● **Task requirements**: Transcribe the line with "LCD: LCD1602 -> LCD2004" and all the lines that follow it in the material below, exactly as they stand.

*** Block opens ***

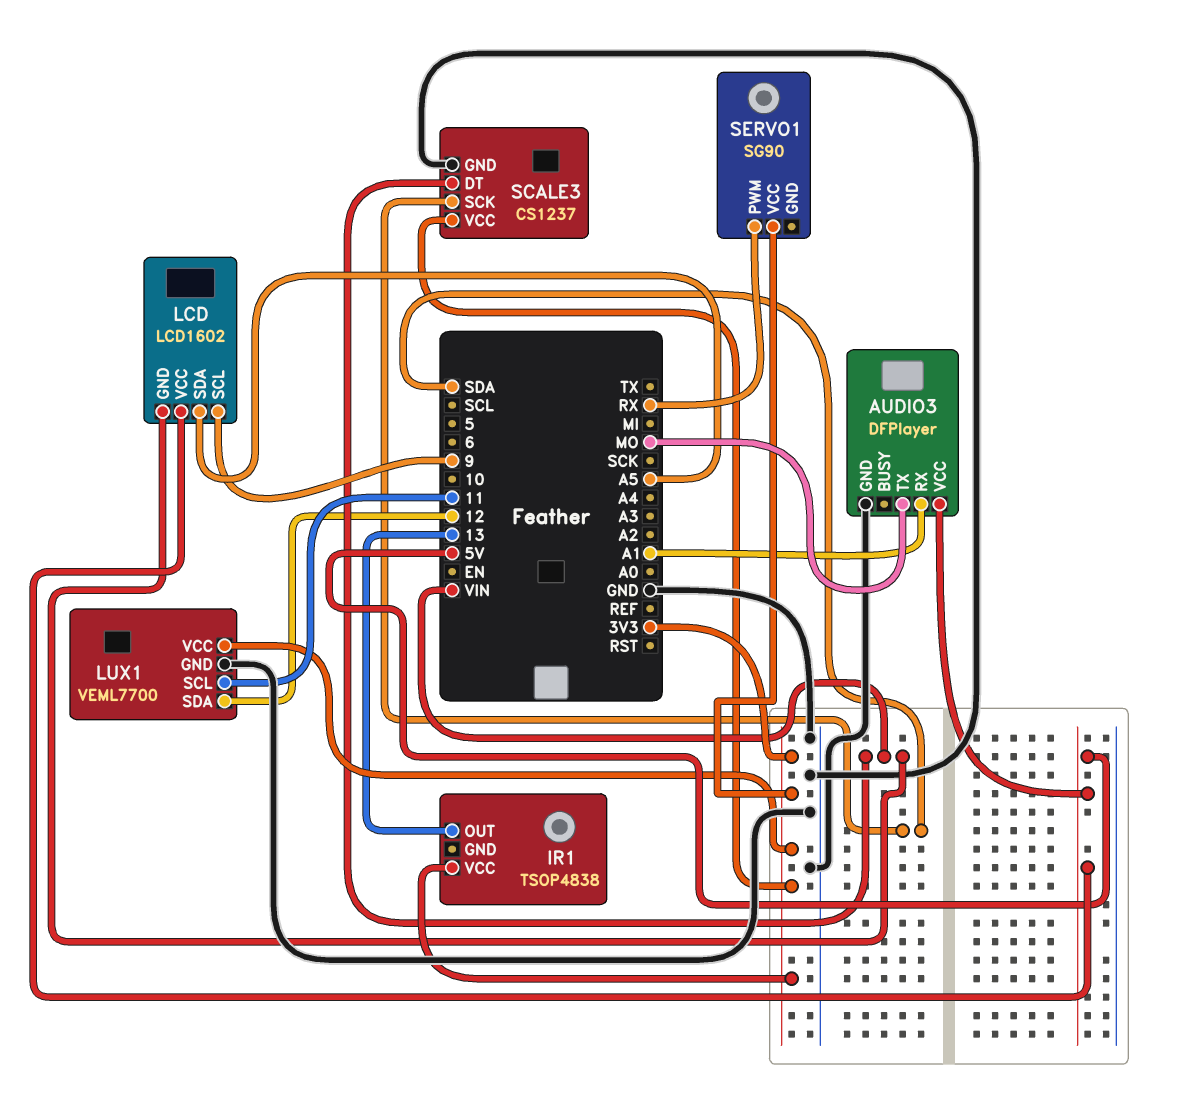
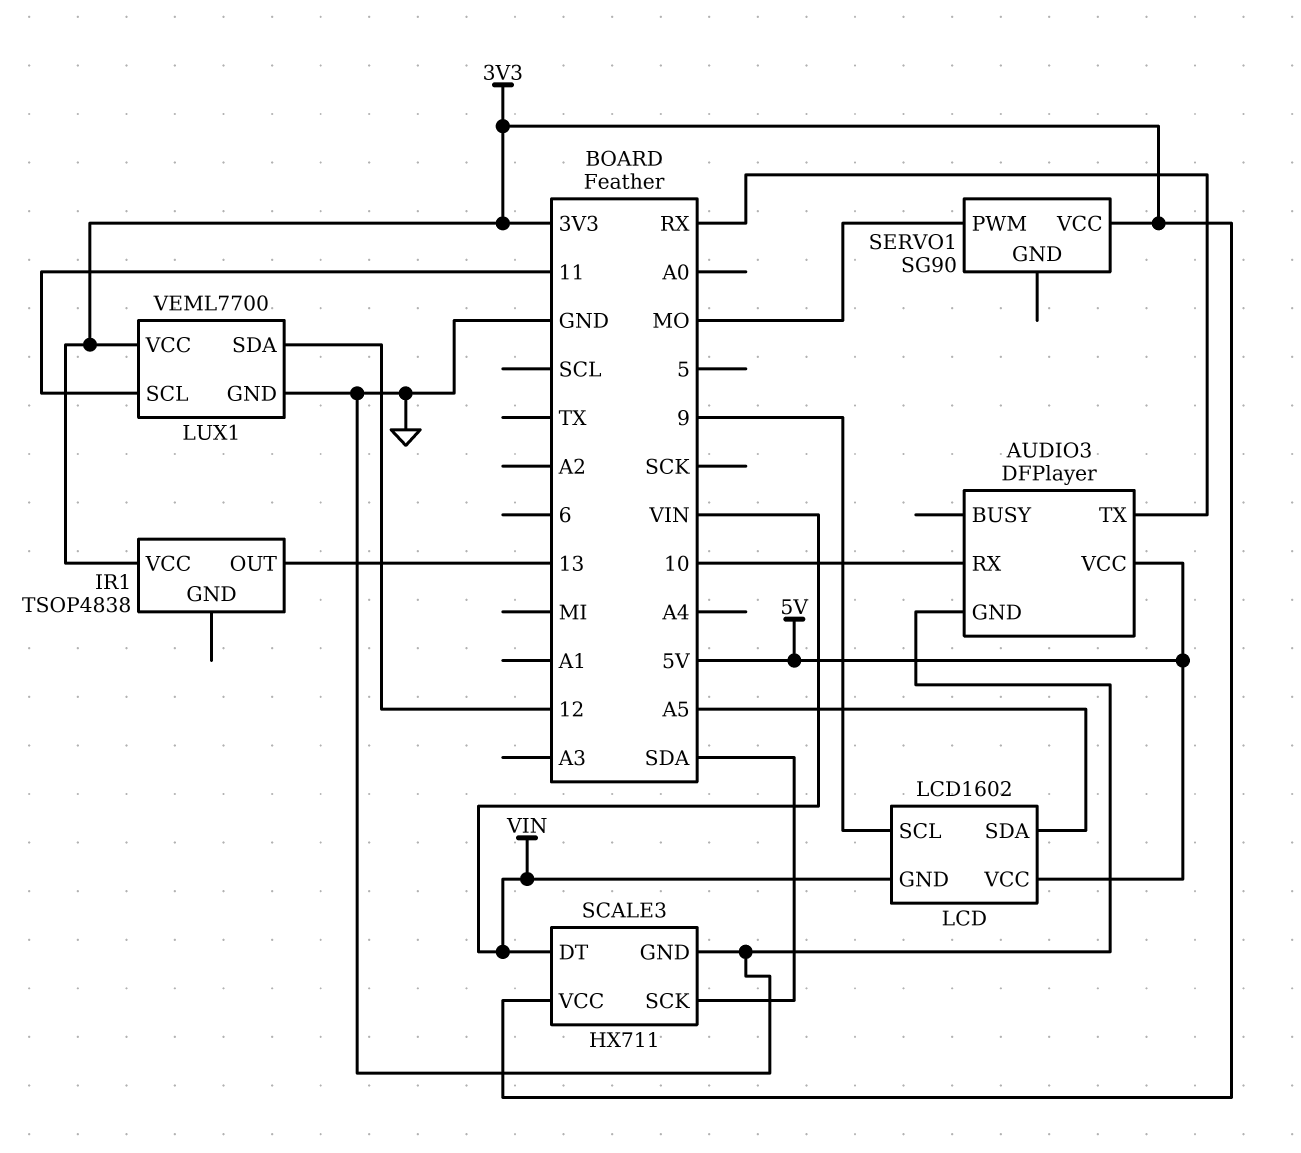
AUDIO3 pin RX: A1 -> 10
AUDIO3 pin TX: MO -> RX
SCALE3: CS1237 -> HX711
SERVO1 pin PWM: RX -> MO

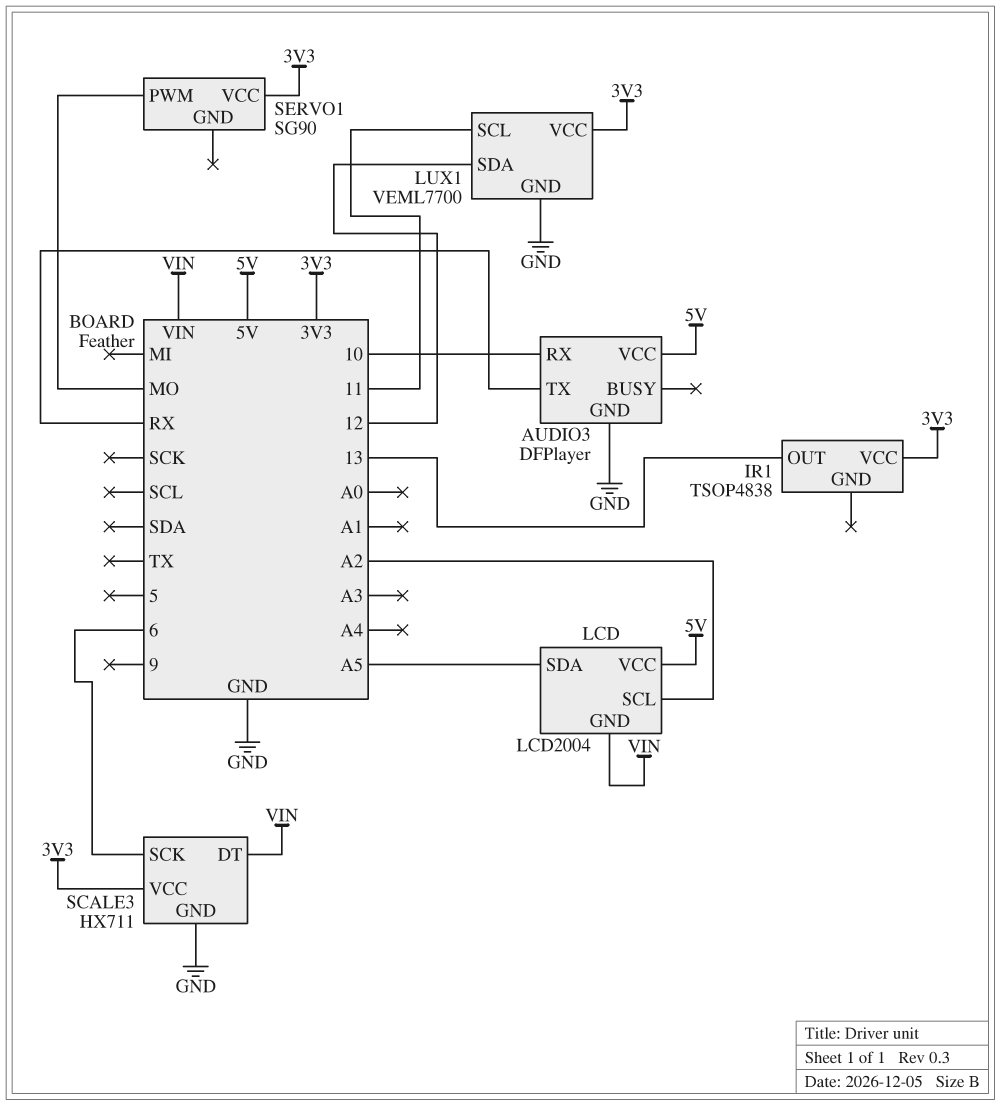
LCD: LCD1602 -> LCD2004
LCD pin SCL: 9 -> A2
SCALE3 pin SCK: SDA -> 6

*** Block closes ***

● **Response area**:
LCD: LCD1602 -> LCD2004
LCD pin SCL: 9 -> A2
SCALE3 pin SCK: SDA -> 6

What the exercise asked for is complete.